## Problem
Give the listing again word for word, excluding the pictures it contains.

## Provided information
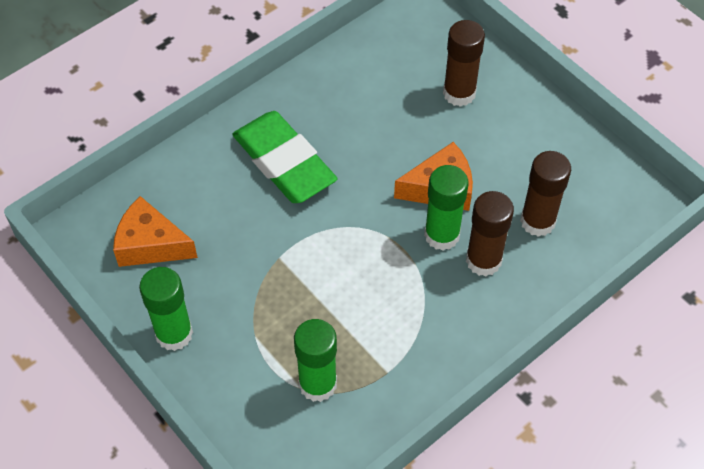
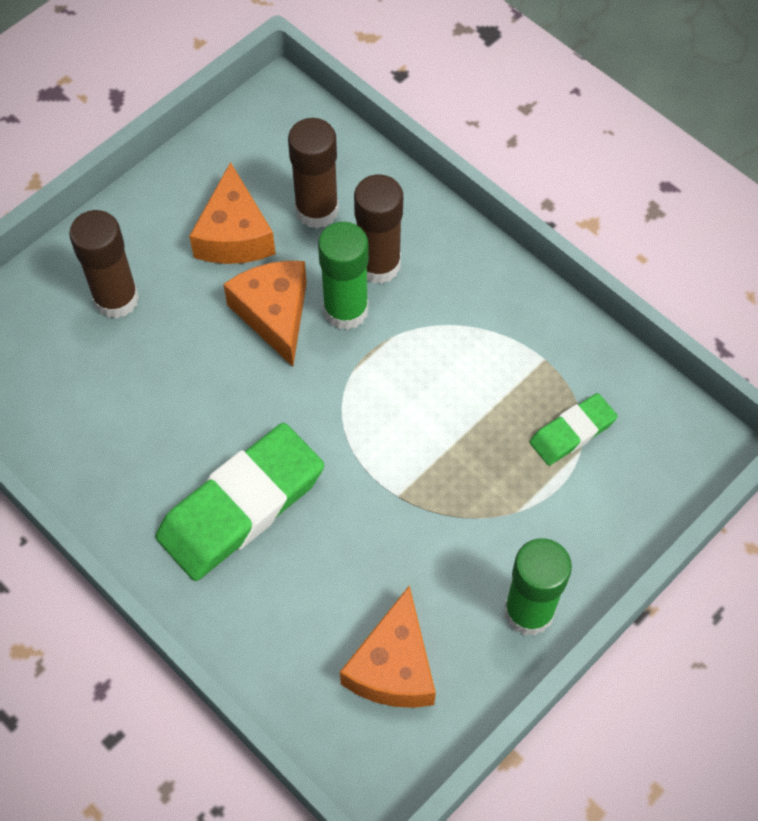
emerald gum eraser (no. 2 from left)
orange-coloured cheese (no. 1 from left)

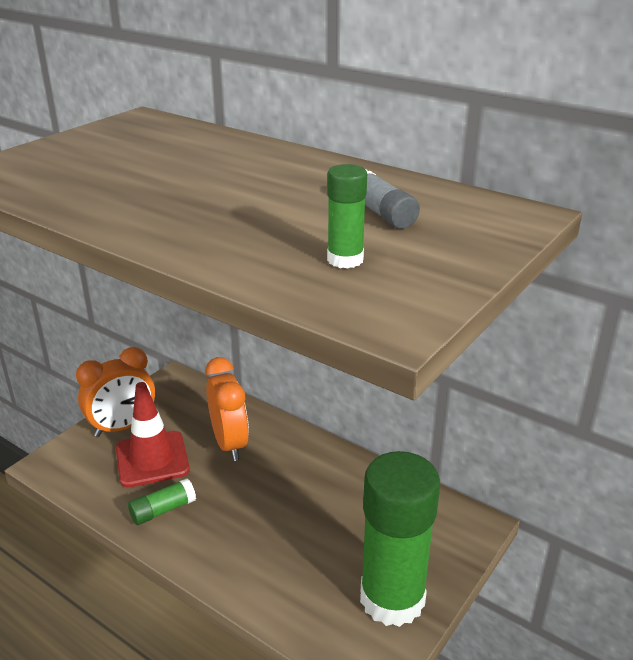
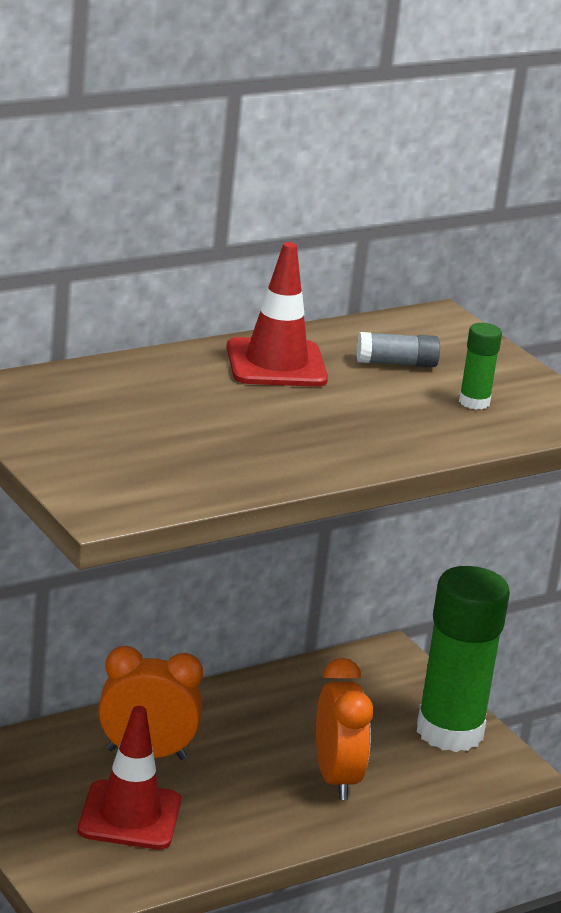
orange-coloured clock (no. 2 from left)
emerald stick of glue (no. 1 from left in the first image)
red road cone (no. 2 from left)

## Solution for this problem
emerald gum eraser (no. 2 from left)
orange-coloured cheese (no. 1 from left)

orange-coloured clock (no. 2 from left)
emerald stick of glue (no. 1 from left in the first image)
red road cone (no. 2 from left)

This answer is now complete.